*** Begin section ***
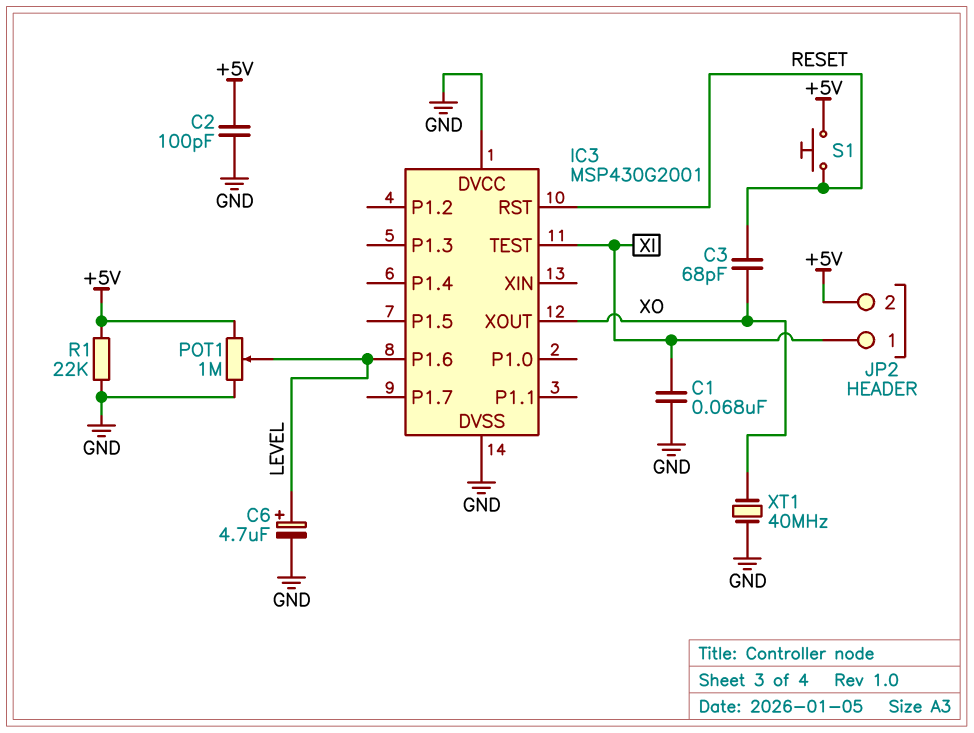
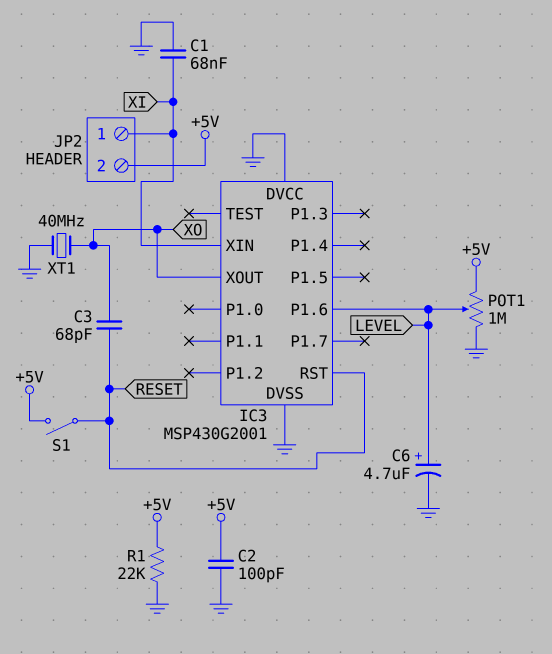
IC3 pin TEST: XI -> none
IC3 pin XIN: none -> XI
S1: button (+5V, RESET) -> switch (+5V, RESET)

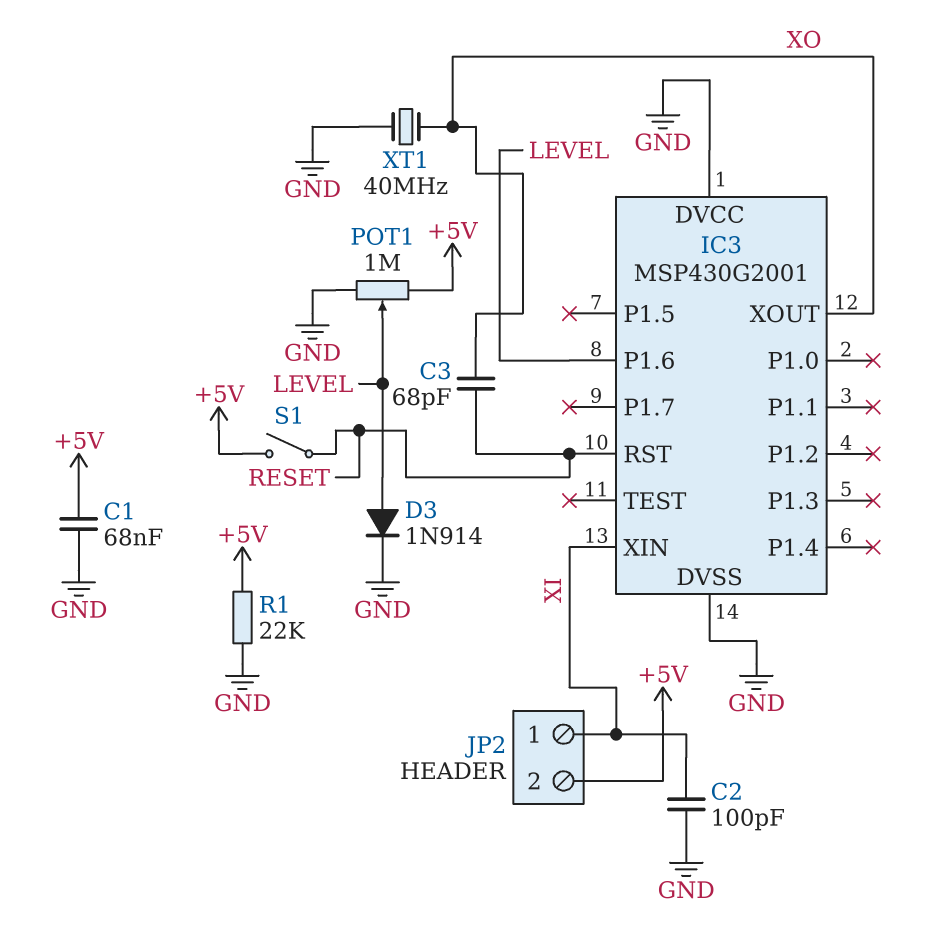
C1: 68nF (GND, XI) -> 68nF (+5V, GND)
C2: 100pF (+5V, GND) -> 100pF (GND, XI)
C6: 4.7uF (plus LEVEL, minus GND) -> none
D3: none -> diode 1N914 (A LEVEL, K GND)

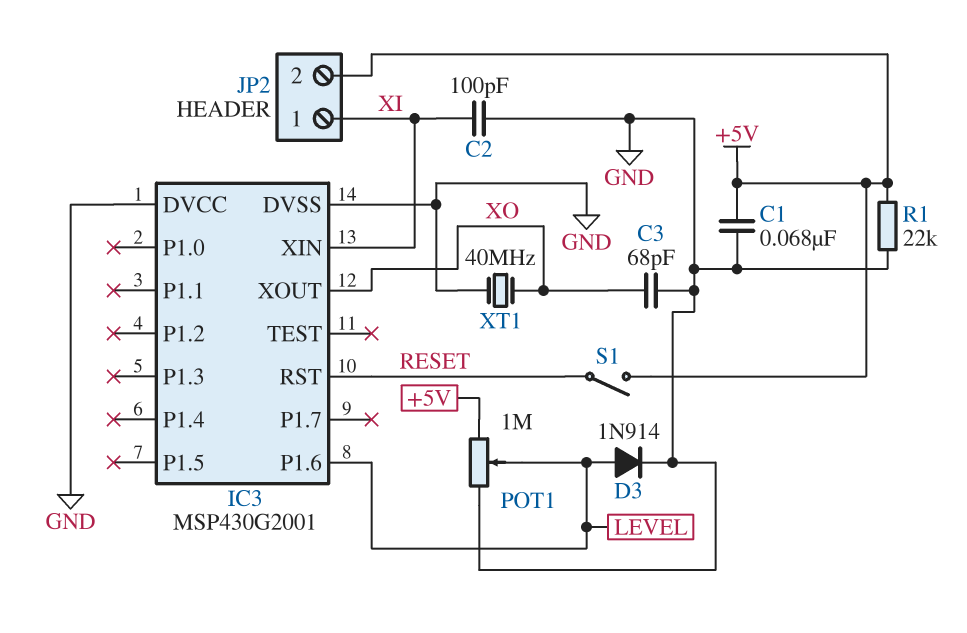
C3: 68pF (RESET, XO) -> 68pF (GND, XO)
*** End section ***
## [EXERCISE INSTRUCTIONS]
What should be set down is every line from the opening of the records through the line that contains "D3: none -> diode 1N914 (A LEVEL, K GND)", exactly, with pictures left out.

## [YOUR RESPONSE]
IC3 pin TEST: XI -> none
IC3 pin XIN: none -> XI
S1: button (+5V, RESET) -> switch (+5V, RESET)

C1: 68nF (GND, XI) -> 68nF (+5V, GND)
C2: 100pF (+5V, GND) -> 100pF (GND, XI)
C6: 4.7uF (plus LEVEL, minus GND) -> none
D3: none -> diode 1N914 (A LEVEL, K GND)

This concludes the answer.